▸ **Exercise directions**: Every line of the material that follows must be printed again exactly.

▸ **Material supplied**:
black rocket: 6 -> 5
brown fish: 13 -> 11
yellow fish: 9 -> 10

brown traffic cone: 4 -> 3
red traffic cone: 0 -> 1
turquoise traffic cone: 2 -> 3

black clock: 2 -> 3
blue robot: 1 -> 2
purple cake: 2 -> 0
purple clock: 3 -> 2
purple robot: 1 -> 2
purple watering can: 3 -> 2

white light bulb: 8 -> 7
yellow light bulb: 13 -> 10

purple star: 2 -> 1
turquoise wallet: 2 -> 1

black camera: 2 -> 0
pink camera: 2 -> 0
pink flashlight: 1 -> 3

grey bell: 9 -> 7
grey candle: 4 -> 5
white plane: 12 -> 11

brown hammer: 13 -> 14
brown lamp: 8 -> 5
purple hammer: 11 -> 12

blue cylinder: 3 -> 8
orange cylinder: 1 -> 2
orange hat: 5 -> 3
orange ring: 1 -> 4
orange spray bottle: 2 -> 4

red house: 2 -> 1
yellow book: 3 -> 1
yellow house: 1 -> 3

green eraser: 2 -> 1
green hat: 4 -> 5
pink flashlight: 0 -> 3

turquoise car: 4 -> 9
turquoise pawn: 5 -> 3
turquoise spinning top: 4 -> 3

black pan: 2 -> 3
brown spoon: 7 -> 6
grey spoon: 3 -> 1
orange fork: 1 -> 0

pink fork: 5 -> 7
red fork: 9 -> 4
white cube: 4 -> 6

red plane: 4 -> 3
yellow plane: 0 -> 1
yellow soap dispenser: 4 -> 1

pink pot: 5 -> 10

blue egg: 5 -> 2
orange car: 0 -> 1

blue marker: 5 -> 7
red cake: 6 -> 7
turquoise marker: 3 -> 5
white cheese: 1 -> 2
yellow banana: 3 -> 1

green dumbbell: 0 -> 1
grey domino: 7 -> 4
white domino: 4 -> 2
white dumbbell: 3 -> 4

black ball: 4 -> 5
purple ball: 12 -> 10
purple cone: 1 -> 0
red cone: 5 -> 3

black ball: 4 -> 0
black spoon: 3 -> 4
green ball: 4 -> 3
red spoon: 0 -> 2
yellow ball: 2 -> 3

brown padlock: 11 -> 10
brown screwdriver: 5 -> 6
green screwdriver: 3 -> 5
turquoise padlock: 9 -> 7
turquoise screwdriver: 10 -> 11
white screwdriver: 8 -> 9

▸ **Written response**:
black rocket: 6 -> 5
brown fish: 13 -> 11
yellow fish: 9 -> 10

brown traffic cone: 4 -> 3
red traffic cone: 0 -> 1
turquoise traffic cone: 2 -> 3

black clock: 2 -> 3
blue robot: 1 -> 2
purple cake: 2 -> 0
purple clock: 3 -> 2
purple robot: 1 -> 2
purple watering can: 3 -> 2

white light bulb: 8 -> 7
yellow light bulb: 13 -> 10

purple star: 2 -> 1
turquoise wallet: 2 -> 1

black camera: 2 -> 0
pink camera: 2 -> 0
pink flashlight: 1 -> 3

grey bell: 9 -> 7
grey candle: 4 -> 5
white plane: 12 -> 11

brown hammer: 13 -> 14
brown lamp: 8 -> 5
purple hammer: 11 -> 12

blue cylinder: 3 -> 8
orange cylinder: 1 -> 2
orange hat: 5 -> 3
orange ring: 1 -> 4
orange spray bottle: 2 -> 4

red house: 2 -> 1
yellow book: 3 -> 1
yellow house: 1 -> 3

green eraser: 2 -> 1
green hat: 4 -> 5
pink flashlight: 0 -> 3

turquoise car: 4 -> 9
turquoise pawn: 5 -> 3
turquoise spinning top: 4 -> 3

black pan: 2 -> 3
brown spoon: 7 -> 6
grey spoon: 3 -> 1
orange fork: 1 -> 0

pink fork: 5 -> 7
red fork: 9 -> 4
white cube: 4 -> 6

red plane: 4 -> 3
yellow plane: 0 -> 1
yellow soap dispenser: 4 -> 1

pink pot: 5 -> 10

blue egg: 5 -> 2
orange car: 0 -> 1

blue marker: 5 -> 7
red cake: 6 -> 7
turquoise marker: 3 -> 5
white cheese: 1 -> 2
yellow banana: 3 -> 1

green dumbbell: 0 -> 1
grey domino: 7 -> 4
white domino: 4 -> 2
white dumbbell: 3 -> 4

black ball: 4 -> 5
purple ball: 12 -> 10
purple cone: 1 -> 0
red cone: 5 -> 3

black ball: 4 -> 0
black spoon: 3 -> 4
green ball: 4 -> 3
red spoon: 0 -> 2
yellow ball: 2 -> 3

brown padlock: 11 -> 10
brown screwdriver: 5 -> 6
green screwdriver: 3 -> 5
turquoise padlock: 9 -> 7
turquoise screwdriver: 10 -> 11
white screwdriver: 8 -> 9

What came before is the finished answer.